**WRITTEN PROBLEM**
Reproduce each of the following items word for word, omitting the pictures from your answer.

**RECORDS FOR THE EXERCISE**

################

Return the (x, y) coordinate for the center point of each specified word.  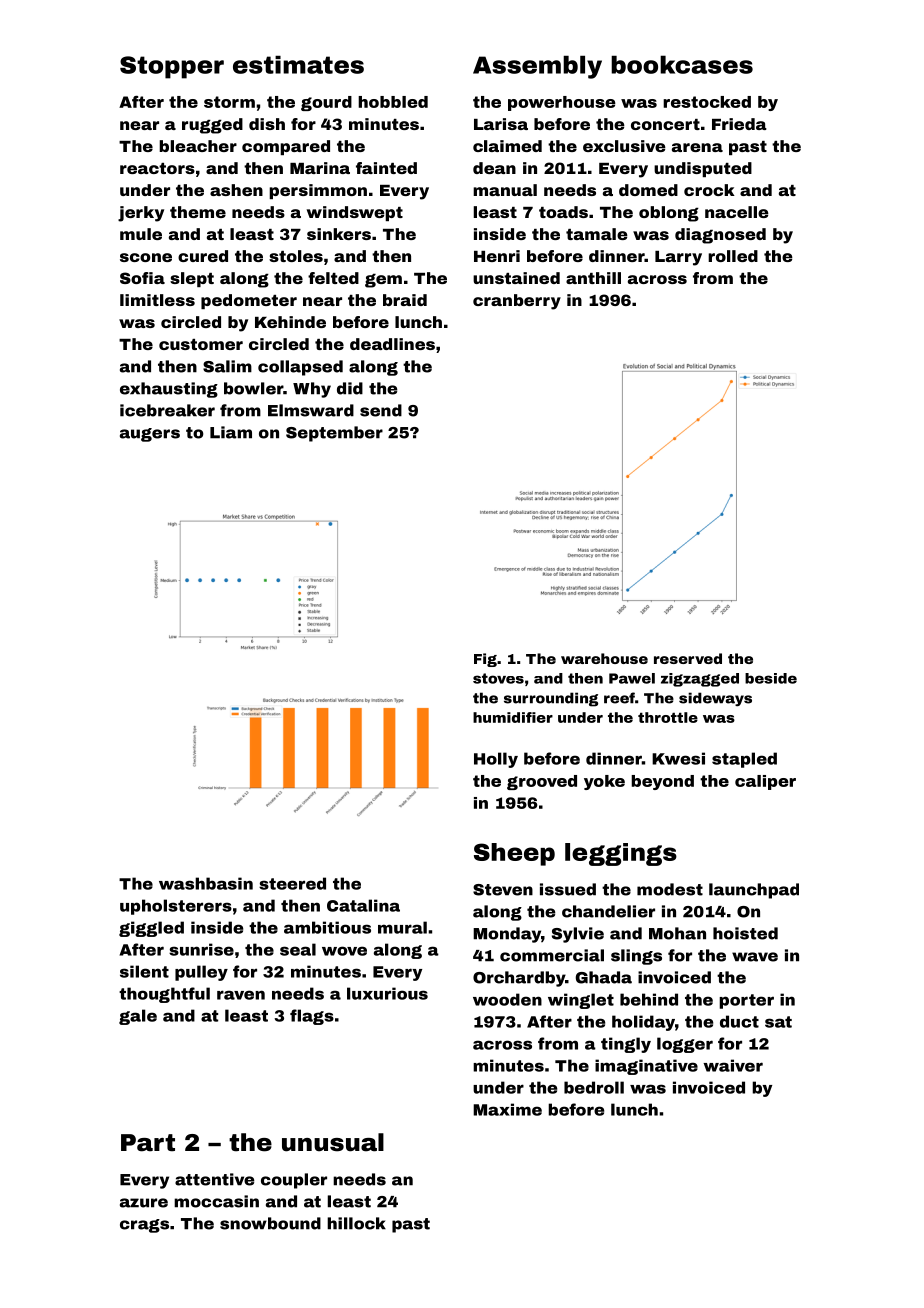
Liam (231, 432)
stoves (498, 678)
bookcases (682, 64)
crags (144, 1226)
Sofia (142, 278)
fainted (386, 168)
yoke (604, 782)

################

**FINISHED TASK**
Return the (x, y) coordinate for the center point of each specified word.  
Liam (231, 432)
stoves (498, 678)
bookcases (682, 64)
crags (144, 1226)
Sofia (142, 278)
fainted (386, 168)
yoke (604, 782)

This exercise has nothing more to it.